**YOUR GOAL:** Beginning with the opening line, set down each line of the material below exactly, stopping once the line with "yellow capsule: 2 -> 4" is done.

**SUPPLIED RECORDS:**

※ ※ ※

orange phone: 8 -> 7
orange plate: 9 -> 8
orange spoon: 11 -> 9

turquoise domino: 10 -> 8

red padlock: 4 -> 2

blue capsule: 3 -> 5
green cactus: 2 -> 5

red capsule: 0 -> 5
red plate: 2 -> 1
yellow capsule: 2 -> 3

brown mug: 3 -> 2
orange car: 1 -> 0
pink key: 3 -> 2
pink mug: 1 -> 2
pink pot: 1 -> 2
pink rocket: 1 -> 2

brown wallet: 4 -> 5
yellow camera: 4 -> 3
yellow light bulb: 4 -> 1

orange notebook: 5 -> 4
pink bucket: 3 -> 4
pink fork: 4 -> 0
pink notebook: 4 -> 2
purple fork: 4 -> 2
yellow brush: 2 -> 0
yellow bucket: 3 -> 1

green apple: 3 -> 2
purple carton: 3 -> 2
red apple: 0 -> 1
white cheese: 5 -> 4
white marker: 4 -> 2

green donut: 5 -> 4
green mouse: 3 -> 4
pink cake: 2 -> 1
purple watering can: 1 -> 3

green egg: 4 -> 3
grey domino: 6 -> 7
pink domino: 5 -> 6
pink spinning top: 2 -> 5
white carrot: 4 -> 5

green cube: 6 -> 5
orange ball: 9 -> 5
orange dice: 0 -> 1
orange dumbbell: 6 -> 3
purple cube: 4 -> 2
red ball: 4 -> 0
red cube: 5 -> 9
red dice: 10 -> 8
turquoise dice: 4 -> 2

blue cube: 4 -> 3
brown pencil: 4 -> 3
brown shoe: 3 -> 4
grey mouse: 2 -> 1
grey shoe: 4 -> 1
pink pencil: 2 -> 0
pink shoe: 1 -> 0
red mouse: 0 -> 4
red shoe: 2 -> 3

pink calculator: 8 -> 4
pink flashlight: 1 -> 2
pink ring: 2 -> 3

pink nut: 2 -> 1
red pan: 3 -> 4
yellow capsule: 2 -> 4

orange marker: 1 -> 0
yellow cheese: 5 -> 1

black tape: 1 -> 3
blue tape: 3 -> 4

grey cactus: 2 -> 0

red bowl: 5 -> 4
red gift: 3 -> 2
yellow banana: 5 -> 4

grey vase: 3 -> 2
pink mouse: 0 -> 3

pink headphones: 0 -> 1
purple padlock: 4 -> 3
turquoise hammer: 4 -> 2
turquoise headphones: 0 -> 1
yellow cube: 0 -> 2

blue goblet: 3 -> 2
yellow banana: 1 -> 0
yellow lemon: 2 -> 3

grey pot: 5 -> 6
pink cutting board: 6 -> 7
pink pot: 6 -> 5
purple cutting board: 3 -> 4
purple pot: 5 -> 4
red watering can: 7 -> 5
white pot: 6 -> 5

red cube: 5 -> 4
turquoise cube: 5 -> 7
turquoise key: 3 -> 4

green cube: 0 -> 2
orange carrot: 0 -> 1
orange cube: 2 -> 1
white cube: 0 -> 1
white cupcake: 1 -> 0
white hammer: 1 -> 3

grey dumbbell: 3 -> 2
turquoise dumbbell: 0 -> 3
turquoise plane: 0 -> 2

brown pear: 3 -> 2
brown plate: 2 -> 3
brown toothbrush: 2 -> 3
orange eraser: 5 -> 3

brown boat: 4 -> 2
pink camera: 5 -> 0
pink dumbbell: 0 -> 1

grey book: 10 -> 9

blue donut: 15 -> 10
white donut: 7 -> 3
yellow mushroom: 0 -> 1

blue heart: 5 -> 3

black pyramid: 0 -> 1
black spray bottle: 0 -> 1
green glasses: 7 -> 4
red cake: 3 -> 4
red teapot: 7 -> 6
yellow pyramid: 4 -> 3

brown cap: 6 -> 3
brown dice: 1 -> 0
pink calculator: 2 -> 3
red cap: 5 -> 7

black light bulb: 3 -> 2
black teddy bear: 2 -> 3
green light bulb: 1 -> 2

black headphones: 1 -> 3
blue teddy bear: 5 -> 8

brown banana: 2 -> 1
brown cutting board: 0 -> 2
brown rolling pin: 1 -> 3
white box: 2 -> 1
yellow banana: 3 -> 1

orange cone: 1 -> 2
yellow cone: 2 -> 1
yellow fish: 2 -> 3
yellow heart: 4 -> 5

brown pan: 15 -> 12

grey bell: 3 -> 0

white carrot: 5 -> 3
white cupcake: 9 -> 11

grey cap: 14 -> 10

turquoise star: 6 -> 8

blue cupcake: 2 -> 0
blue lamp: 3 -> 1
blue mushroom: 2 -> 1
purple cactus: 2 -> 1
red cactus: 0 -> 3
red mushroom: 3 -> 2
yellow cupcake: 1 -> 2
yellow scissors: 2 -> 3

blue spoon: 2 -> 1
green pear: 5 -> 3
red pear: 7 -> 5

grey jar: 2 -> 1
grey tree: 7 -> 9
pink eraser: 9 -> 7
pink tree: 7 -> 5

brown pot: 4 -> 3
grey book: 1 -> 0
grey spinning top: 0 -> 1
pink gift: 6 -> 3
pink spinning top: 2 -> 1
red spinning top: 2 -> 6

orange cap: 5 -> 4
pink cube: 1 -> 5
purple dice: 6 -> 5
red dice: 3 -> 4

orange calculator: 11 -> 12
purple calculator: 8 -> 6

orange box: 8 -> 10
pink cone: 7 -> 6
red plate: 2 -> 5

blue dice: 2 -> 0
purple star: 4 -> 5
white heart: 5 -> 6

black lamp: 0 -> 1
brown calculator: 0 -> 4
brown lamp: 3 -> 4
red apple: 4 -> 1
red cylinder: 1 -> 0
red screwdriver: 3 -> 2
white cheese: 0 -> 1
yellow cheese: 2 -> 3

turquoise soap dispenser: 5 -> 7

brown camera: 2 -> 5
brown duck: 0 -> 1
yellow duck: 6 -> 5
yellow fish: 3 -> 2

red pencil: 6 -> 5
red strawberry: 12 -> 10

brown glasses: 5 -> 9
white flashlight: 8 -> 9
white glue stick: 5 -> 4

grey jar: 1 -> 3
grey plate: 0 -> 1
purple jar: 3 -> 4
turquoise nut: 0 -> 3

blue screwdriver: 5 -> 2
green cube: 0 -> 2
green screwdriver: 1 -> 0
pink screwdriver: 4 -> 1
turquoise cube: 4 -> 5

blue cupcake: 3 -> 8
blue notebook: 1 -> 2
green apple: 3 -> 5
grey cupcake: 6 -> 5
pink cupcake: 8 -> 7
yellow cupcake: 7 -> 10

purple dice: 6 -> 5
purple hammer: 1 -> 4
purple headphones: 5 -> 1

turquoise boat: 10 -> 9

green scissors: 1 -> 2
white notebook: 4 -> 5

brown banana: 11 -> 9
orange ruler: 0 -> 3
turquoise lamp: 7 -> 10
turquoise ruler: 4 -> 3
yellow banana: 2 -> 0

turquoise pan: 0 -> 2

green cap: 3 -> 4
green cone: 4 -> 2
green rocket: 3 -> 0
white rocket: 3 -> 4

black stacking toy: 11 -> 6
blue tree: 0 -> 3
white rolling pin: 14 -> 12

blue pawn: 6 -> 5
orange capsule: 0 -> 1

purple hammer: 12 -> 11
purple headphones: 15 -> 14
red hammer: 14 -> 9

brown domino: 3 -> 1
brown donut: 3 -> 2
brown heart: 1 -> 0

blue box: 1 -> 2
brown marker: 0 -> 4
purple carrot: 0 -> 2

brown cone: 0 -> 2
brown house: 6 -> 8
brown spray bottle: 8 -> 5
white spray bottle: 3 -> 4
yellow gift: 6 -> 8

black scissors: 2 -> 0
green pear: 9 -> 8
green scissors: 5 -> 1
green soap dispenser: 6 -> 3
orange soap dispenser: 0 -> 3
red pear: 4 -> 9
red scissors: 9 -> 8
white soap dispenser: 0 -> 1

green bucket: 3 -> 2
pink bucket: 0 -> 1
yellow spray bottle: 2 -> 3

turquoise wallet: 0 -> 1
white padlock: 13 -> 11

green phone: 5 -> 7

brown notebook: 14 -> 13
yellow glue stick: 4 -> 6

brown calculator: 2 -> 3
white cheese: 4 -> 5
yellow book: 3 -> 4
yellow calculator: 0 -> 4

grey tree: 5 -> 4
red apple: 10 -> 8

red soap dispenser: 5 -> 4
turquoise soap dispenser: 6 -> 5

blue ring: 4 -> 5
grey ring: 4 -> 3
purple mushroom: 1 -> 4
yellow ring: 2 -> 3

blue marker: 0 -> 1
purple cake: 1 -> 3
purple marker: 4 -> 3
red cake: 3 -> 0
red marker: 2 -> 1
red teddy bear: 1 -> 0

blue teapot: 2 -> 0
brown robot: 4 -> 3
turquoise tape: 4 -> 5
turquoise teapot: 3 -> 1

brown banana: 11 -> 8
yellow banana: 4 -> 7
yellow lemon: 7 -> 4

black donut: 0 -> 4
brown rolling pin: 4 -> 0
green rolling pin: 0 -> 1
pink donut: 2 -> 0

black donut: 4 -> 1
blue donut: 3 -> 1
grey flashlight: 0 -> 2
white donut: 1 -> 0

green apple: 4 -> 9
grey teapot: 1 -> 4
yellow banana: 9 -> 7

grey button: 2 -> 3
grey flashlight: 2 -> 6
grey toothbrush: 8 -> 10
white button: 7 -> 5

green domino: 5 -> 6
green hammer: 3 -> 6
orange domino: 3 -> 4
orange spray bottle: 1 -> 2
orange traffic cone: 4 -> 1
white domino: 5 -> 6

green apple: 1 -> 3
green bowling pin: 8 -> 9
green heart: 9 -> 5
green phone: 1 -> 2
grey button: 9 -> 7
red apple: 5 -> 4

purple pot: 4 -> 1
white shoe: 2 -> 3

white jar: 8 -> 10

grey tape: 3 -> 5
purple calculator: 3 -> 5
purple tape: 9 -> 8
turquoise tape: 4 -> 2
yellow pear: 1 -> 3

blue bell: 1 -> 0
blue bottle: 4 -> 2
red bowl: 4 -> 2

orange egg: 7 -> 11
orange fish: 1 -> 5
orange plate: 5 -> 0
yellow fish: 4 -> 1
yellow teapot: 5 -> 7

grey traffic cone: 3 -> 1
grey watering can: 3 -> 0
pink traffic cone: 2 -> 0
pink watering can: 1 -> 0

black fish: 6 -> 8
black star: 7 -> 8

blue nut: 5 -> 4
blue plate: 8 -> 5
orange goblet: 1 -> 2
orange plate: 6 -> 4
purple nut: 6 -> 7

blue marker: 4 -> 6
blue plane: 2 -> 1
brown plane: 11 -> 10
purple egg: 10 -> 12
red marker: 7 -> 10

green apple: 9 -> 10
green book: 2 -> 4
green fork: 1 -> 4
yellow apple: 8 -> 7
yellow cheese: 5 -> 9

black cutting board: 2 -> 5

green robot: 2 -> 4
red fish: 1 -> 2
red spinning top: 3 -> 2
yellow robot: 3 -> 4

※ ※ ※

**RESULT FOR THIS EXERCISE:**
orange phone: 8 -> 7
orange plate: 9 -> 8
orange spoon: 11 -> 9

turquoise domino: 10 -> 8

red padlock: 4 -> 2

blue capsule: 3 -> 5
green cactus: 2 -> 5

red capsule: 0 -> 5
red plate: 2 -> 1
yellow capsule: 2 -> 3

brown mug: 3 -> 2
orange car: 1 -> 0
pink key: 3 -> 2
pink mug: 1 -> 2
pink pot: 1 -> 2
pink rocket: 1 -> 2

brown wallet: 4 -> 5
yellow camera: 4 -> 3
yellow light bulb: 4 -> 1

orange notebook: 5 -> 4
pink bucket: 3 -> 4
pink fork: 4 -> 0
pink notebook: 4 -> 2
purple fork: 4 -> 2
yellow brush: 2 -> 0
yellow bucket: 3 -> 1

green apple: 3 -> 2
purple carton: 3 -> 2
red apple: 0 -> 1
white cheese: 5 -> 4
white marker: 4 -> 2

green donut: 5 -> 4
green mouse: 3 -> 4
pink cake: 2 -> 1
purple watering can: 1 -> 3

green egg: 4 -> 3
grey domino: 6 -> 7
pink domino: 5 -> 6
pink spinning top: 2 -> 5
white carrot: 4 -> 5

green cube: 6 -> 5
orange ball: 9 -> 5
orange dice: 0 -> 1
orange dumbbell: 6 -> 3
purple cube: 4 -> 2
red ball: 4 -> 0
red cube: 5 -> 9
red dice: 10 -> 8
turquoise dice: 4 -> 2

blue cube: 4 -> 3
brown pencil: 4 -> 3
brown shoe: 3 -> 4
grey mouse: 2 -> 1
grey shoe: 4 -> 1
pink pencil: 2 -> 0
pink shoe: 1 -> 0
red mouse: 0 -> 4
red shoe: 2 -> 3

pink calculator: 8 -> 4
pink flashlight: 1 -> 2
pink ring: 2 -> 3

pink nut: 2 -> 1
red pan: 3 -> 4
yellow capsule: 2 -> 4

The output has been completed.